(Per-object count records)
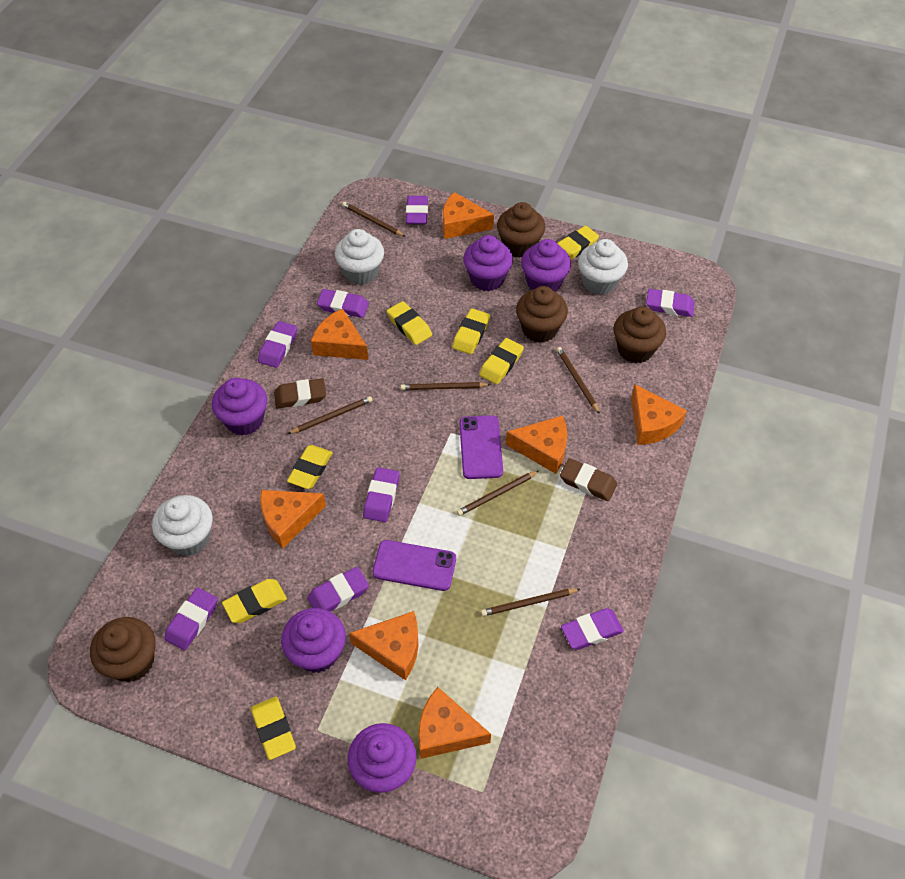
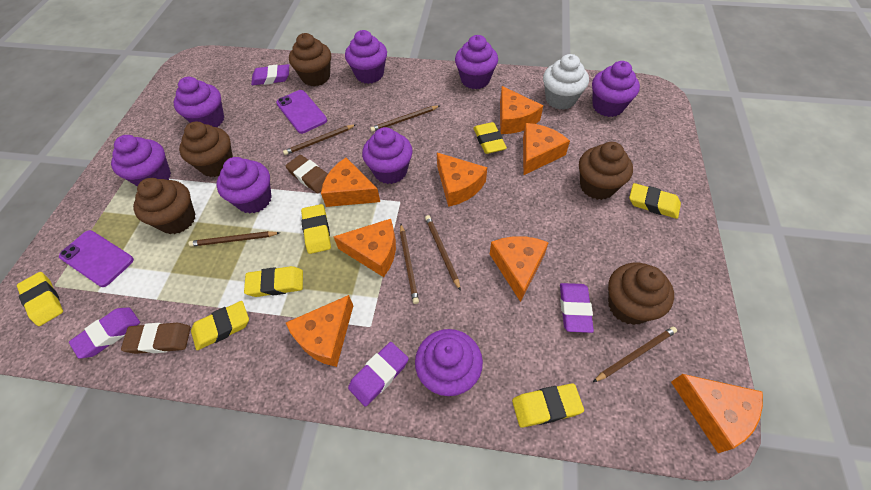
brown cupcake: [90,617,156,682] [497,202,545,258] [516,286,568,343] [614,306,666,363] = 4 -> [133,178,196,234] [179,122,233,177] [289,33,331,86] [579,142,633,200] [608,263,674,325] = 5
orange cheese: [260,490,326,548] [311,308,368,360] [349,611,419,680] [418,687,491,759] [443,192,494,239] [506,415,567,474] [631,384,687,445] = 7 -> [286,295,353,367] [321,158,380,207] [333,219,396,277] [437,153,487,207] [490,236,549,302] [500,86,543,134] [523,123,570,175] [671,374,763,453] = 8
purple cupcake: [212,378,267,436] [281,608,346,673] [348,723,417,793] [463,235,513,291] [521,239,571,292] = 5 -> [111,135,171,186] [174,77,224,127] [216,157,272,214] [345,30,387,84] [362,127,413,184] [415,329,483,396] [455,35,498,89] [592,61,640,117] = 8
purple eraser: [164,588,218,650] [258,321,297,368] [307,567,369,611] [317,289,369,318] [363,467,400,522] [406,196,428,224] [561,608,624,650] [646,289,695,317] = 8 -> [69,307,140,359] [251,64,289,85] [348,342,409,407] [560,283,594,333] = 4
white cupcake: [152,495,213,556] [335,229,384,285] [578,239,628,295] = 3 -> [543,54,589,110] = 1

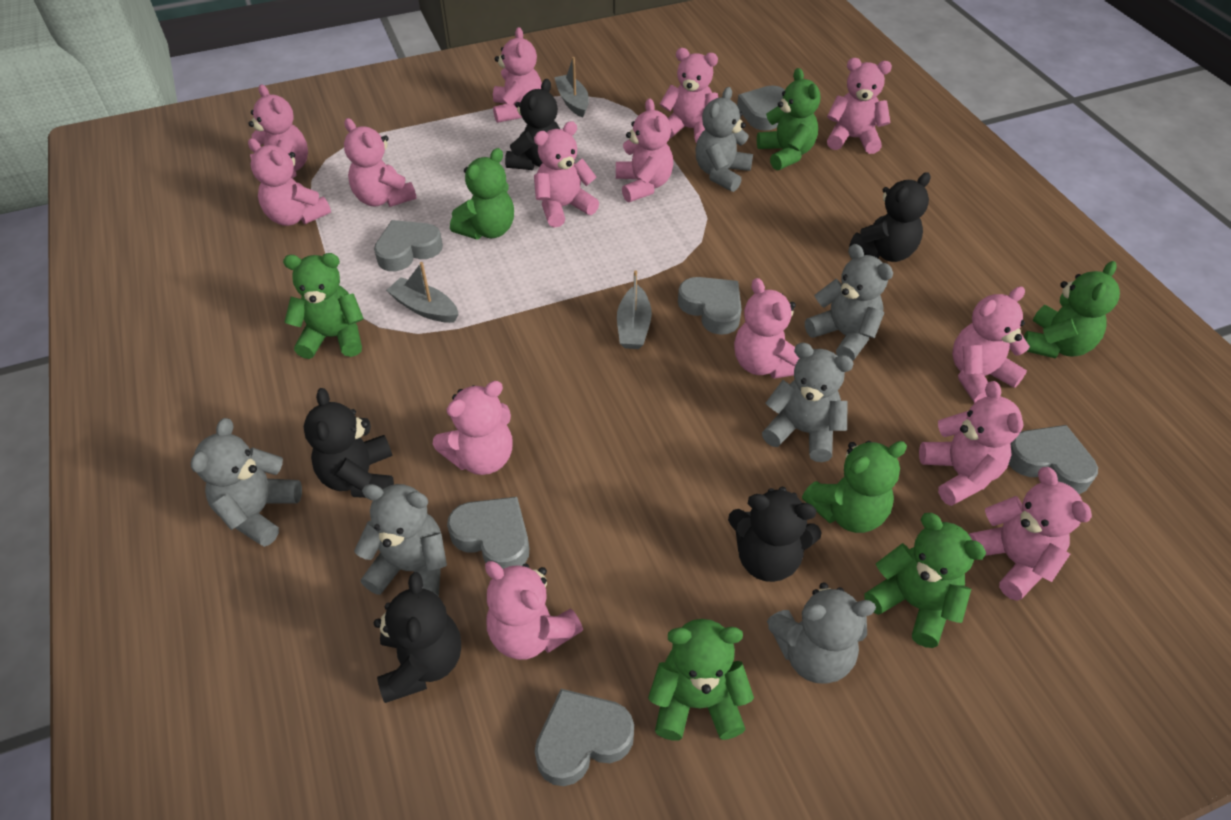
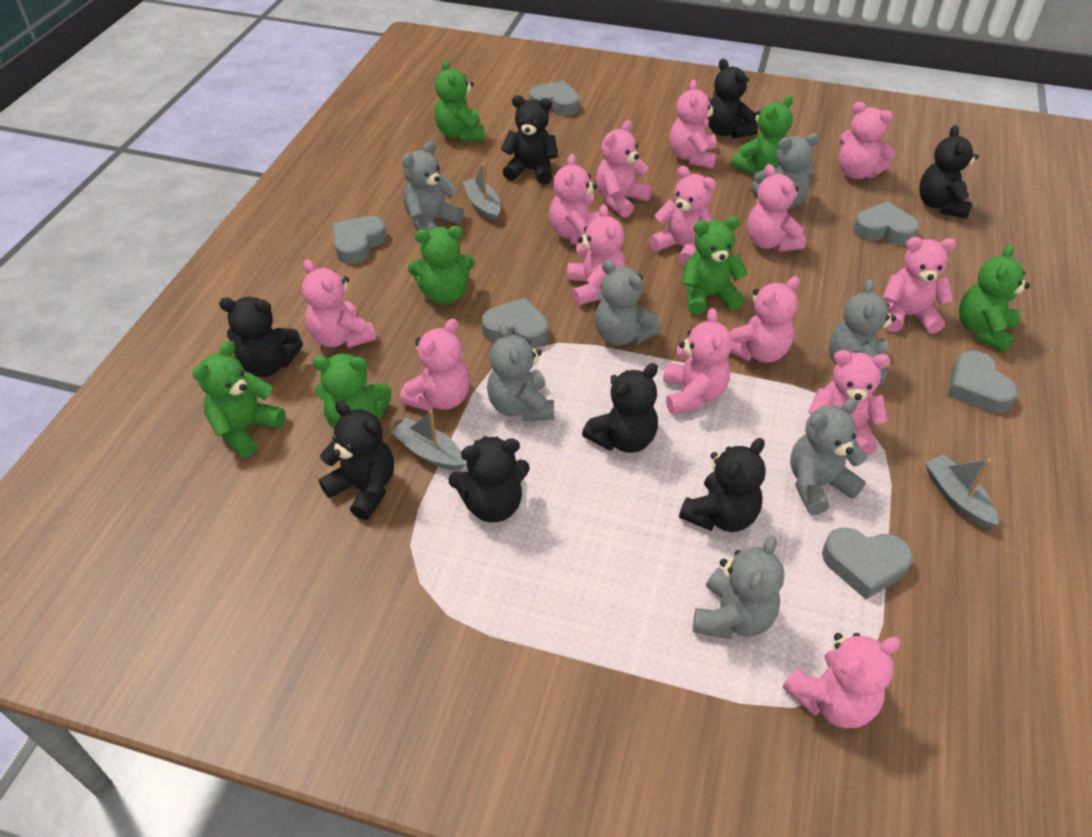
black teddy bear: [304,388,394,498] [374,572,461,703] [505,79,560,170] [728,487,822,582] [849,172,931,262] = 5 -> [219,297,303,377] [319,401,394,520] [448,436,530,523] [501,95,558,184] [582,363,658,453] [679,438,766,532] [707,58,758,138] [919,125,979,219] = 8
grey teddy bear: [191,418,302,547] [354,484,447,597] [696,87,753,192] [762,343,854,462] [767,582,876,684] [805,244,893,361] = 6 -> [401,141,464,231] [487,323,554,421] [595,259,661,346] [693,536,785,639] [750,133,819,209] [790,399,867,515] [829,279,896,387] = 7

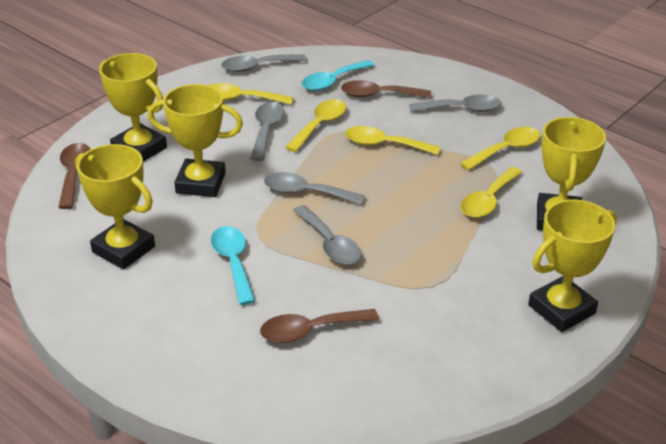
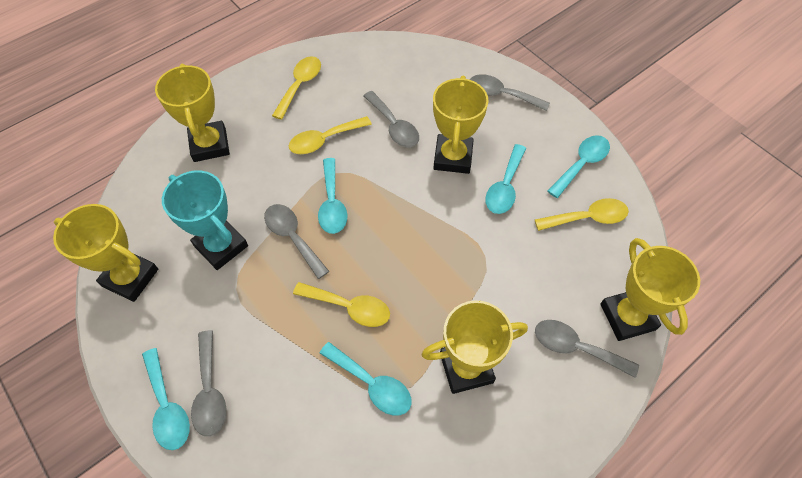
brown spoon: [58,143,91,209] [260,309,379,343] [341,80,431,98] = 3 -> none = 0
turquoise spoon: [211,226,255,305] [302,60,375,91] = 2 -> [142,348,190,450] [318,158,348,234] [320,342,412,416] [485,144,526,214] [548,135,610,198] = 5
turquoise trophy: none = 0 -> [162,171,248,270] = 1
yellow spoon: [208,83,293,105] [285,99,346,152] [345,126,441,155] [460,127,540,170] [461,167,523,218] = 5 -> [272,56,321,120] [289,116,372,154] [293,282,390,327] [535,198,629,231] = 4

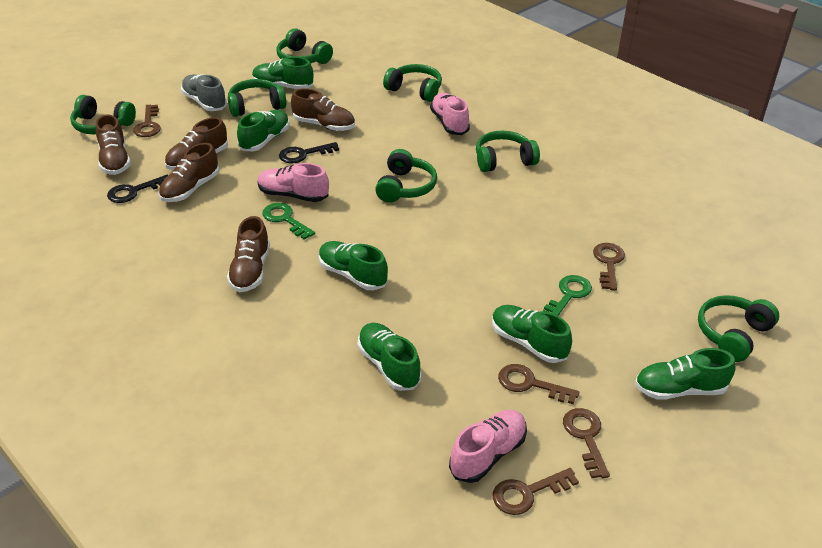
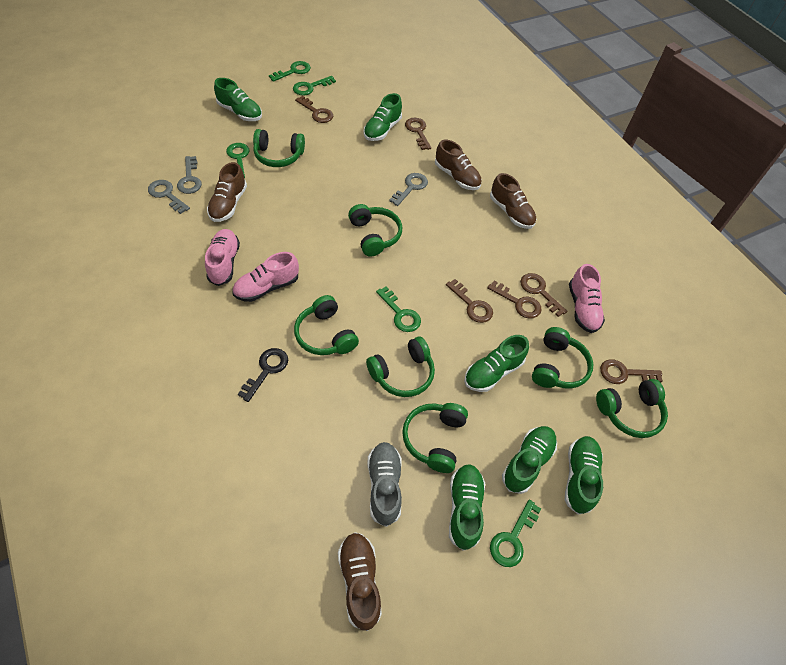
black key: [107,175,168,203] [279,142,339,163] = 2 -> [238,348,288,402] = 1
brown key: [133,105,161,137] [493,468,579,515] [498,364,579,404] [563,408,610,478] [593,243,625,291] = 5 -> [295,96,333,123] [405,118,431,150] [446,279,493,323] [487,280,542,319] [520,273,568,317] [600,359,663,384] = 6
brown shoe: [96,114,131,175] [159,143,219,202] [164,117,228,170] [227,216,270,292] [291,88,355,131] = 5 -> [207,162,247,222] [338,532,382,631] [435,140,482,190] [490,173,537,229] = 4
green key: [262,203,315,240] [543,275,592,316] = 2 -> [226,143,250,178] [269,61,311,82] [293,76,336,96] [376,286,421,332] [490,500,541,567] = 5
grey key: none = 0 -> [148,180,190,214] [177,156,202,194] [389,173,428,206] = 3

Problem description: Give every record again word for word, pictures excluded.

Output below:
brown cupcake: [90,617,156,682] [497,202,545,258] [516,286,568,343] [614,306,666,363] = 4 -> [133,178,196,234] [179,122,233,177] [289,33,331,86] [579,142,633,200] [608,263,674,325] = 5
orange cheese: [260,490,326,548] [311,308,368,360] [349,611,419,680] [418,687,491,759] [443,192,494,239] [506,415,567,474] [631,384,687,445] = 7 -> [286,295,353,367] [321,158,380,207] [333,219,396,277] [437,153,487,207] [490,236,549,302] [500,86,543,134] [523,123,570,175] [671,374,763,453] = 8
purple cupcake: [212,378,267,436] [281,608,346,673] [348,723,417,793] [463,235,513,291] [521,239,571,292] = 5 -> [111,135,171,186] [174,77,224,127] [216,157,272,214] [345,30,387,84] [362,127,413,184] [415,329,483,396] [455,35,498,89] [592,61,640,117] = 8
purple eraser: [164,588,218,650] [258,321,297,368] [307,567,369,611] [317,289,369,318] [363,467,400,522] [406,196,428,224] [561,608,624,650] [646,289,695,317] = 8 -> [69,307,140,359] [251,64,289,85] [348,342,409,407] [560,283,594,333] = 4
white cupcake: [152,495,213,556] [335,229,384,285] [578,239,628,295] = 3 -> [543,54,589,110] = 1

black teddy bear: [304,388,394,498] [374,572,461,703] [505,79,560,170] [728,487,822,582] [849,172,931,262] = 5 -> [219,297,303,377] [319,401,394,520] [448,436,530,523] [501,95,558,184] [582,363,658,453] [679,438,766,532] [707,58,758,138] [919,125,979,219] = 8
grey teddy bear: [191,418,302,547] [354,484,447,597] [696,87,753,192] [762,343,854,462] [767,582,876,684] [805,244,893,361] = 6 -> [401,141,464,231] [487,323,554,421] [595,259,661,346] [693,536,785,639] [750,133,819,209] [790,399,867,515] [829,279,896,387] = 7

brown spoon: [58,143,91,209] [260,309,379,343] [341,80,431,98] = 3 -> none = 0
turquoise spoon: [211,226,255,305] [302,60,375,91] = 2 -> [142,348,190,450] [318,158,348,234] [320,342,412,416] [485,144,526,214] [548,135,610,198] = 5
turquoise trophy: none = 0 -> [162,171,248,270] = 1
yellow spoon: [208,83,293,105] [285,99,346,152] [345,126,441,155] [460,127,540,170] [461,167,523,218] = 5 -> [272,56,321,120] [289,116,372,154] [293,282,390,327] [535,198,629,231] = 4

black key: [107,175,168,203] [279,142,339,163] = 2 -> [238,348,288,402] = 1
brown key: [133,105,161,137] [493,468,579,515] [498,364,579,404] [563,408,610,478] [593,243,625,291] = 5 -> [295,96,333,123] [405,118,431,150] [446,279,493,323] [487,280,542,319] [520,273,568,317] [600,359,663,384] = 6
brown shoe: [96,114,131,175] [159,143,219,202] [164,117,228,170] [227,216,270,292] [291,88,355,131] = 5 -> [207,162,247,222] [338,532,382,631] [435,140,482,190] [490,173,537,229] = 4
green key: [262,203,315,240] [543,275,592,316] = 2 -> [226,143,250,178] [269,61,311,82] [293,76,336,96] [376,286,421,332] [490,500,541,567] = 5
grey key: none = 0 -> [148,180,190,214] [177,156,202,194] [389,173,428,206] = 3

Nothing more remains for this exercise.